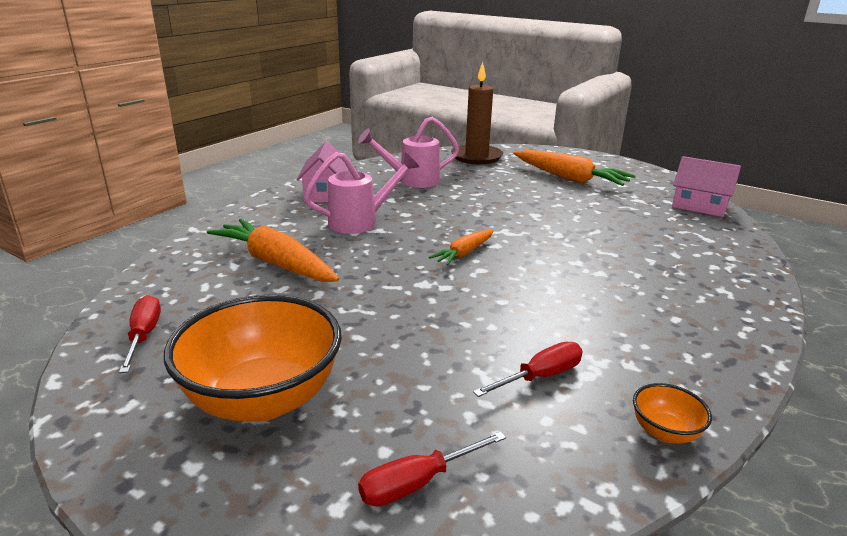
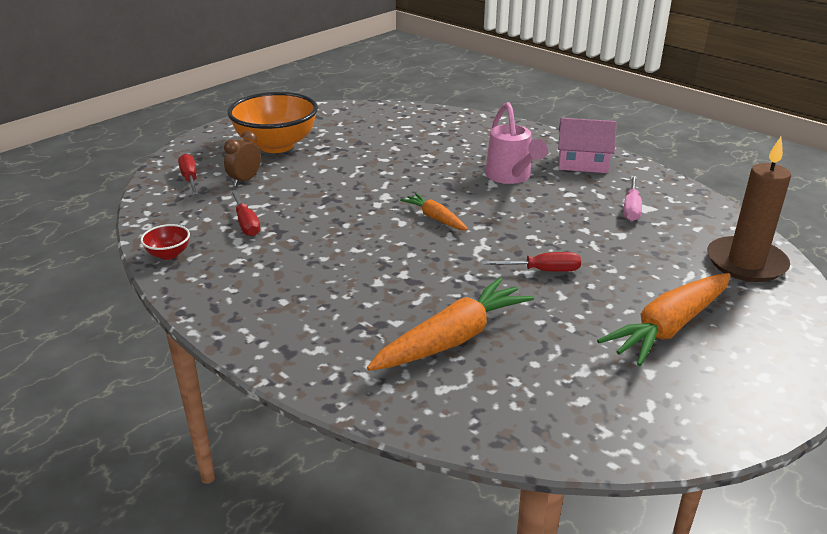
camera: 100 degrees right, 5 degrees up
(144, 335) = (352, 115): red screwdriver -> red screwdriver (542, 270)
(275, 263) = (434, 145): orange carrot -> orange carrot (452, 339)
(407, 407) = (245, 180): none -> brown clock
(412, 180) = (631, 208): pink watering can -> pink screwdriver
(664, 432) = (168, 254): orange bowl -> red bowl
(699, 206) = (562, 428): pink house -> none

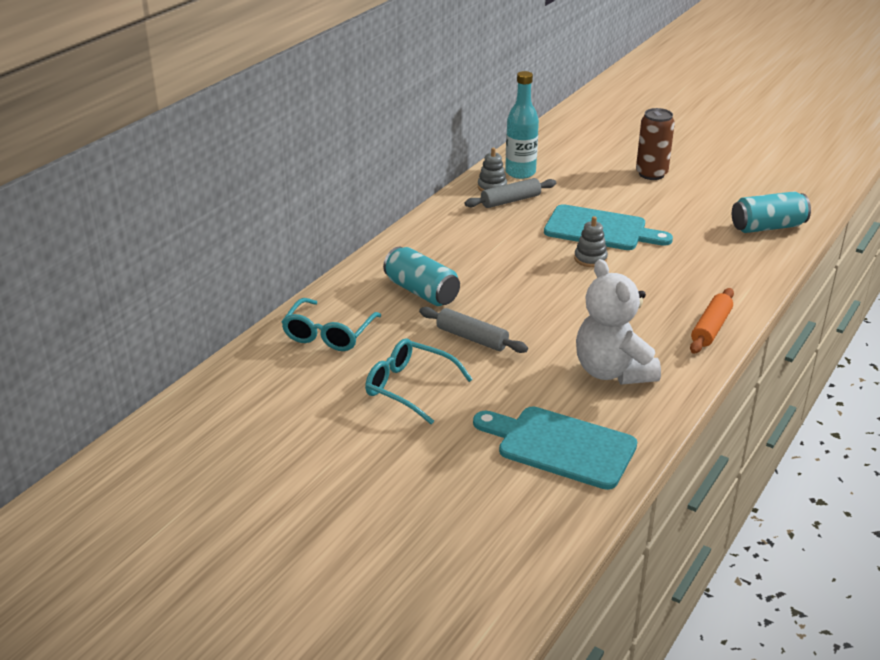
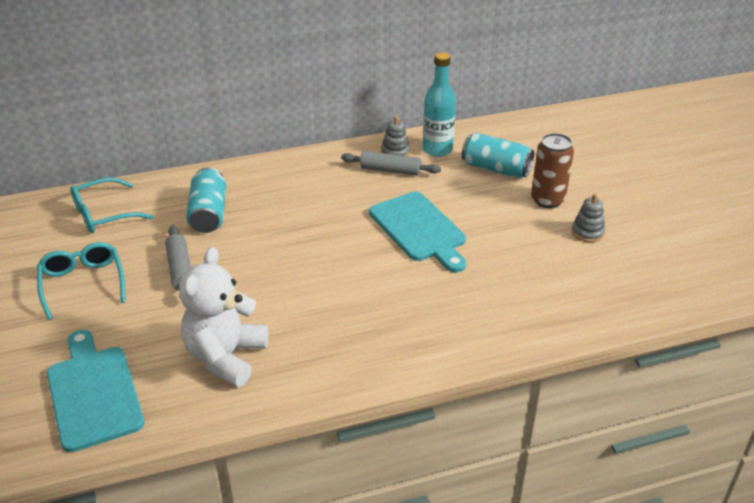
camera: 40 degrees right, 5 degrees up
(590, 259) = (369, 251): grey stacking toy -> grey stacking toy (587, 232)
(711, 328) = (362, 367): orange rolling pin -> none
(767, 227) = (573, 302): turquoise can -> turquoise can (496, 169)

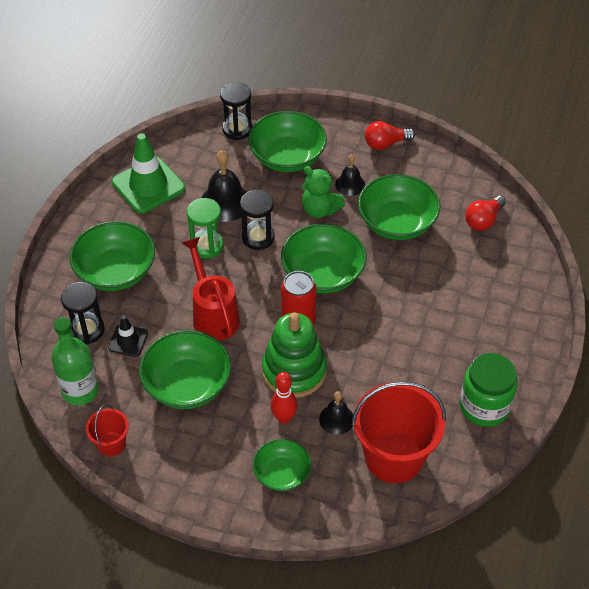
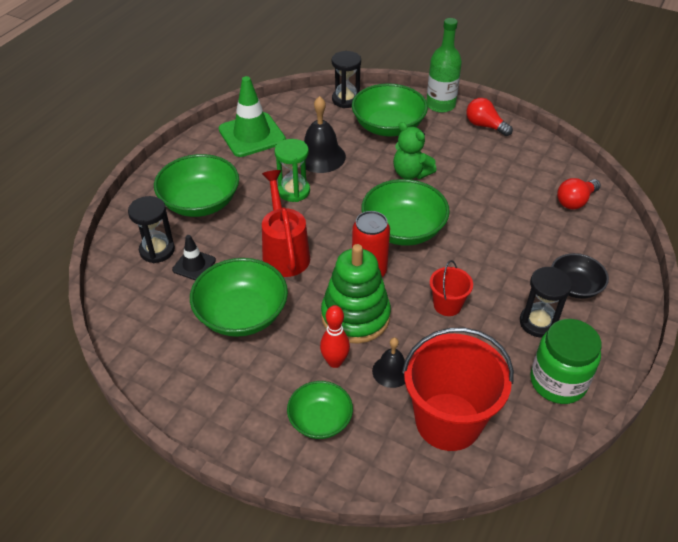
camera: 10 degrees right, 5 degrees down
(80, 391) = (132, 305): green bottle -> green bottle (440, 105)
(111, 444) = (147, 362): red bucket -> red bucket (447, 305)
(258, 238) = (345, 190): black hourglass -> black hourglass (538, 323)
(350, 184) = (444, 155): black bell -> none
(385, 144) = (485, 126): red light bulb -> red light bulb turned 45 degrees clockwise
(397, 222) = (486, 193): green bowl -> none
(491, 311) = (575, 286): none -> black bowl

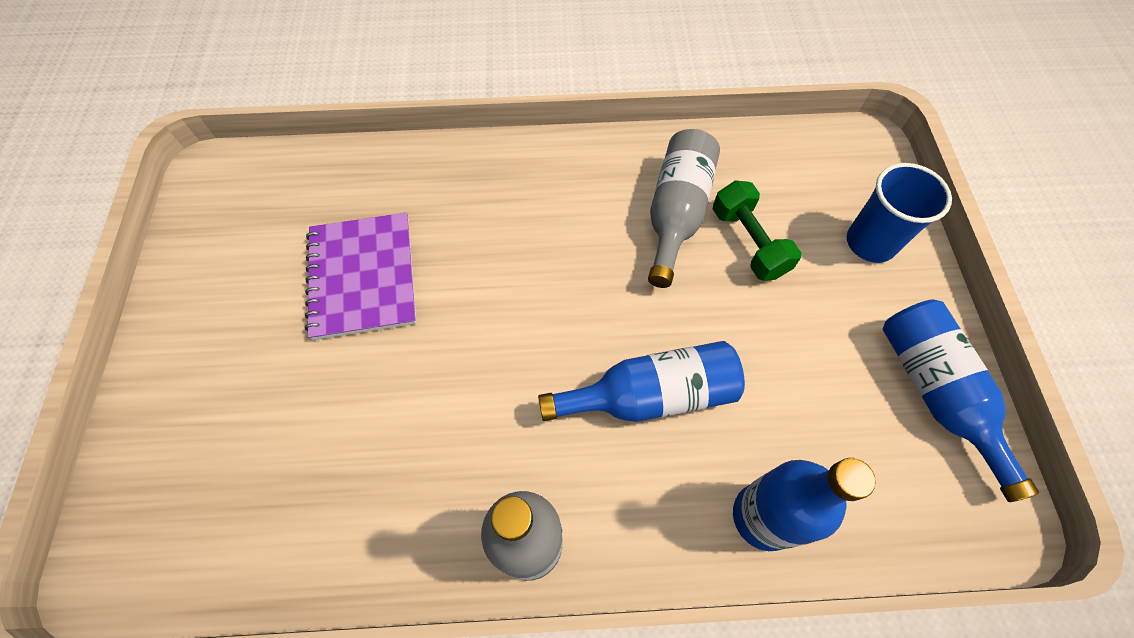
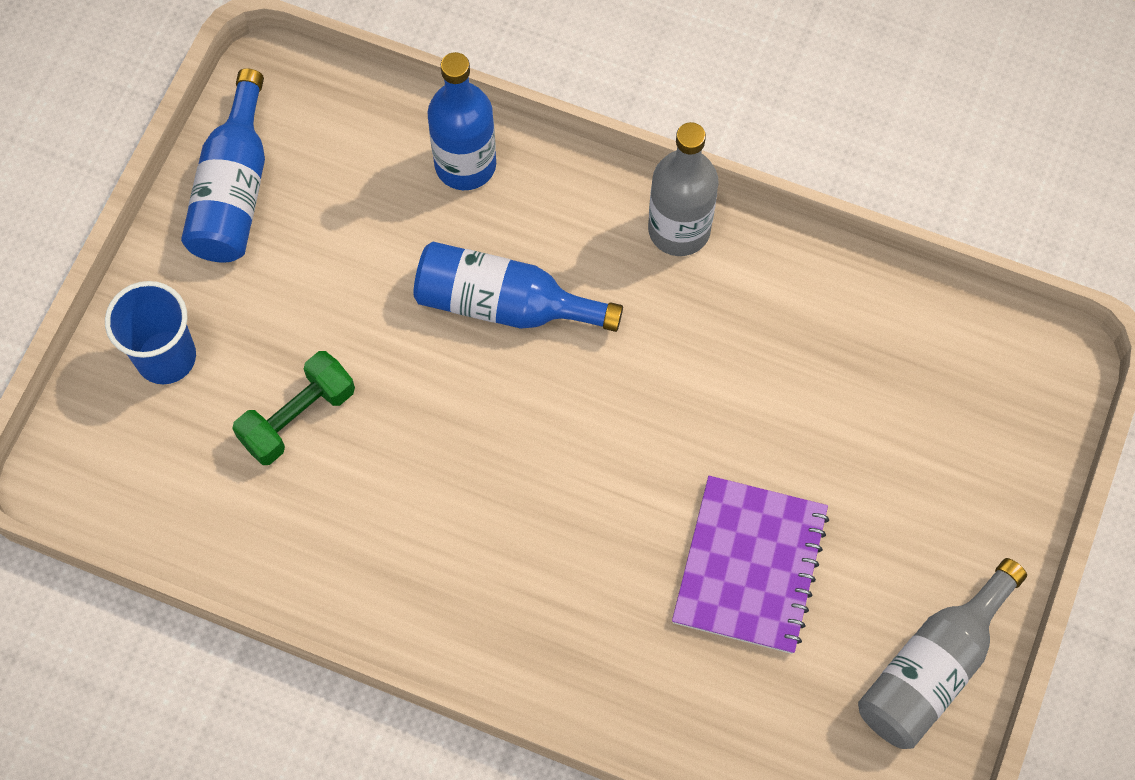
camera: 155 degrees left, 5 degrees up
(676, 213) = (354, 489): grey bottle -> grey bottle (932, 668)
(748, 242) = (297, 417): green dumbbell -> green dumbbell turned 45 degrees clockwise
^^^^^^^^
■ **Try it**
Which lines run from the one holding "camera: 10 degrees right, 5 degrees down" through the one holding "(491, 311) = (575, 286): none -> black bowl" in the records above? Repeat them exactly, both included, and nothing more.

■ **Answer section**
camera: 10 degrees right, 5 degrees down
(80, 391) = (132, 305): green bottle -> green bottle (440, 105)
(111, 444) = (147, 362): red bucket -> red bucket (447, 305)
(258, 238) = (345, 190): black hourglass -> black hourglass (538, 323)
(350, 184) = (444, 155): black bell -> none
(385, 144) = (485, 126): red light bulb -> red light bulb turned 45 degrees clockwise
(397, 222) = (486, 193): green bowl -> none
(491, 311) = (575, 286): none -> black bowl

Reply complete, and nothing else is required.